Your task
In the entries below, find each line with the word "tile" and return it.

Supplied records
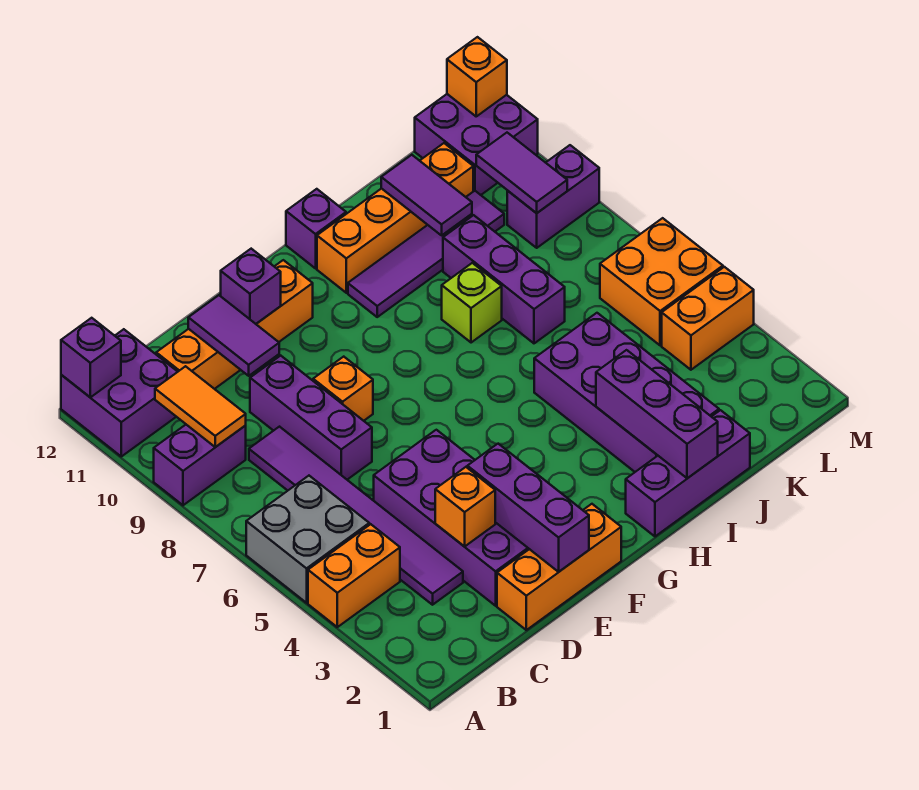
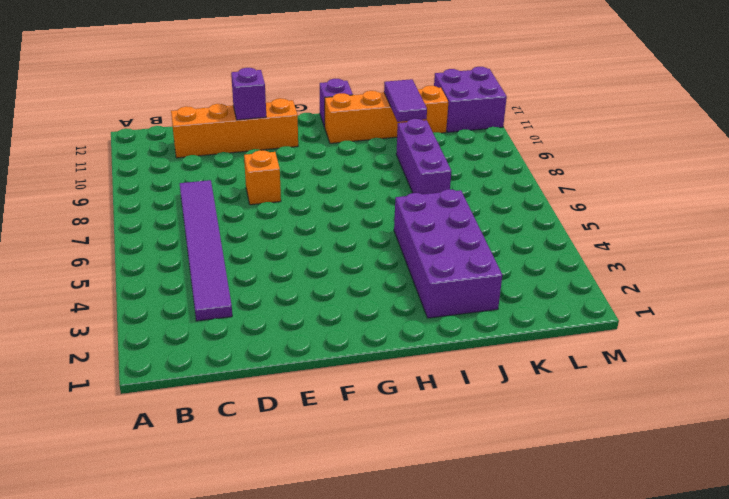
none -> orange brick A4:B4 level 1
none -> grey brick A5:B6 level 1
none -> purple brick A9:B9 level 1
none -> purple brick A11:B12 level 1

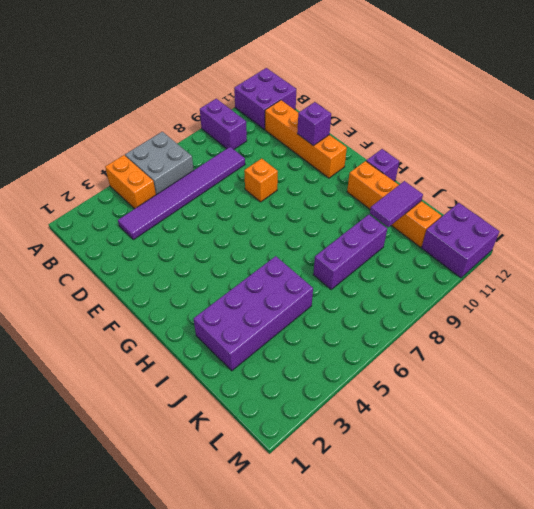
none -> orange brick D1:F1 level 1
none -> purple brick D2:E5 level 1
none -> purple brick D7:D9 level 1
none -> purple brick H1:J1 level 1

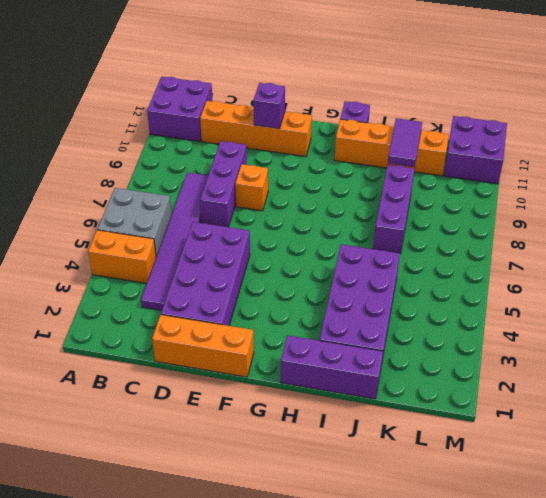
none -> purple brick A9:B9 level 1
none -> purple tile H10:K10 level 1
none -> lime brick I8 level 1
none -> orange brick L4:M4 level 1

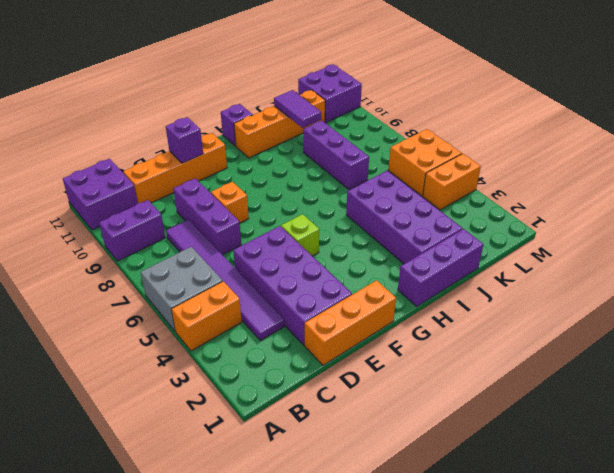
lime brick F5 level 1 -> lime brick I8 level 1
none -> purple tile H10:K10 level 1
none -> purple brick L9:M9 level 1
none -> purple brick A12 level 2
none -> orange tile B9:B10 level 2

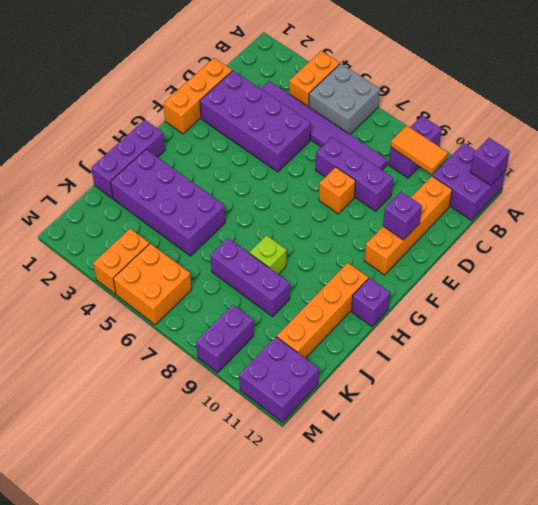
none -> purple tile H10:K10 level 1
none -> orange brick D3 level 2
none -> purple tile D10:D11 level 2
none -> purple brick E1:E3 level 2

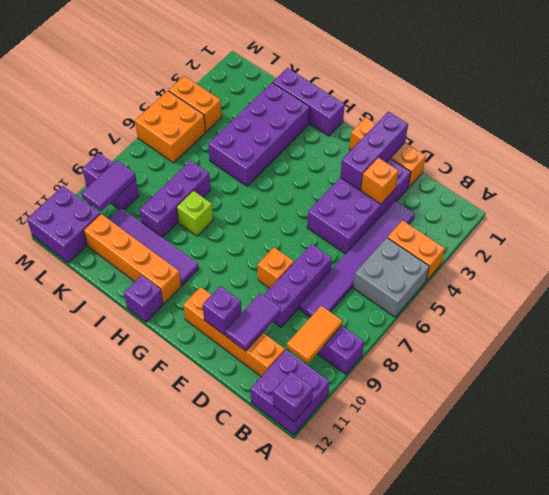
none -> purple brick I1:I3 level 2
none -> purple tile J10:J11 level 2
none -> orange brick M12 level 2

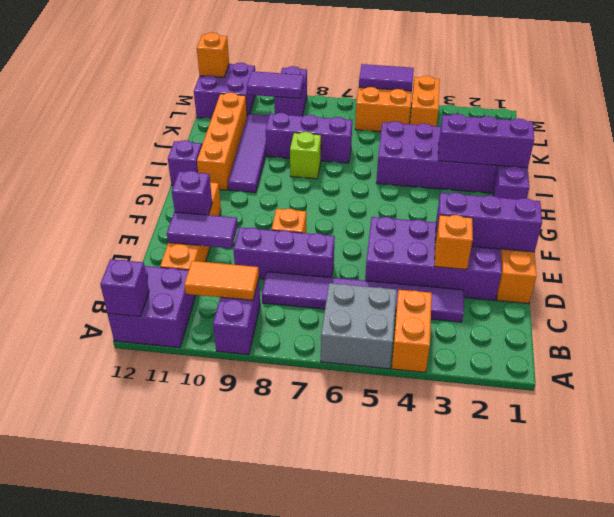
purple tile M5:M6 level 2 -> purple tile J10:J11 level 2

Solved exercise
none -> purple tile H10:K10 level 1
none -> purple tile H10:K10 level 1
none -> orange tile B9:B10 level 2
none -> purple tile H10:K10 level 1
none -> purple tile D10:D11 level 2
none -> purple tile J10:J11 level 2
purple tile M5:M6 level 2 -> purple tile J10:J11 level 2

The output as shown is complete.